Exercise aim ->
Using the records that appear below, write out exactly the lines from the one with "D204: LED green" through the one with "U3 pin CLK: P3/2 -> P3/3", keeping both end lines.

Records to use ->

──────

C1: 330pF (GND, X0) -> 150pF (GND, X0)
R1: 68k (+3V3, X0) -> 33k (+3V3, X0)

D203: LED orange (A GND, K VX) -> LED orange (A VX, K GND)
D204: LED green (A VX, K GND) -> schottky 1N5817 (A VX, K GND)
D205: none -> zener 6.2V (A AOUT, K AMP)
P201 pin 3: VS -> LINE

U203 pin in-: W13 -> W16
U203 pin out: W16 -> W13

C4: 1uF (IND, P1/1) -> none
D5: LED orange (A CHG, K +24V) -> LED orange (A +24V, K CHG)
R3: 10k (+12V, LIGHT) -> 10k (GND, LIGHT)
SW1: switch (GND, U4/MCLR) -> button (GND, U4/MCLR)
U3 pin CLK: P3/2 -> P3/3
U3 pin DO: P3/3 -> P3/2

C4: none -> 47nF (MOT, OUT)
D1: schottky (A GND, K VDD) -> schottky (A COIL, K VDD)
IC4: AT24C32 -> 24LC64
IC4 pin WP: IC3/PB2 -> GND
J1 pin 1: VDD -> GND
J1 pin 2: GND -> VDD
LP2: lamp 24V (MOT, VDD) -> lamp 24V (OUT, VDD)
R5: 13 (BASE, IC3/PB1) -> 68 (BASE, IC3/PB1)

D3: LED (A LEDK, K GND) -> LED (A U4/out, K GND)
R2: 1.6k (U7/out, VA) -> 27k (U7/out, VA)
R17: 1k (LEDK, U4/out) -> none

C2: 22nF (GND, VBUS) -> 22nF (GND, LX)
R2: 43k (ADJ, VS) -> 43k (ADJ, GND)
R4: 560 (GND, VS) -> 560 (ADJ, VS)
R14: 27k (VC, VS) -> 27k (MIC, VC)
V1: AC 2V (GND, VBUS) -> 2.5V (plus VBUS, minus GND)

──────

Answer to the exercise ->
D204: LED green (A VX, K GND) -> schottky 1N5817 (A VX, K GND)
D205: none -> zener 6.2V (A AOUT, K AMP)
P201 pin 3: VS -> LINE

U203 pin in-: W13 -> W16
U203 pin out: W16 -> W13

C4: 1uF (IND, P1/1) -> none
D5: LED orange (A CHG, K +24V) -> LED orange (A +24V, K CHG)
R3: 10k (+12V, LIGHT) -> 10k (GND, LIGHT)
SW1: switch (GND, U4/MCLR) -> button (GND, U4/MCLR)
U3 pin CLK: P3/2 -> P3/3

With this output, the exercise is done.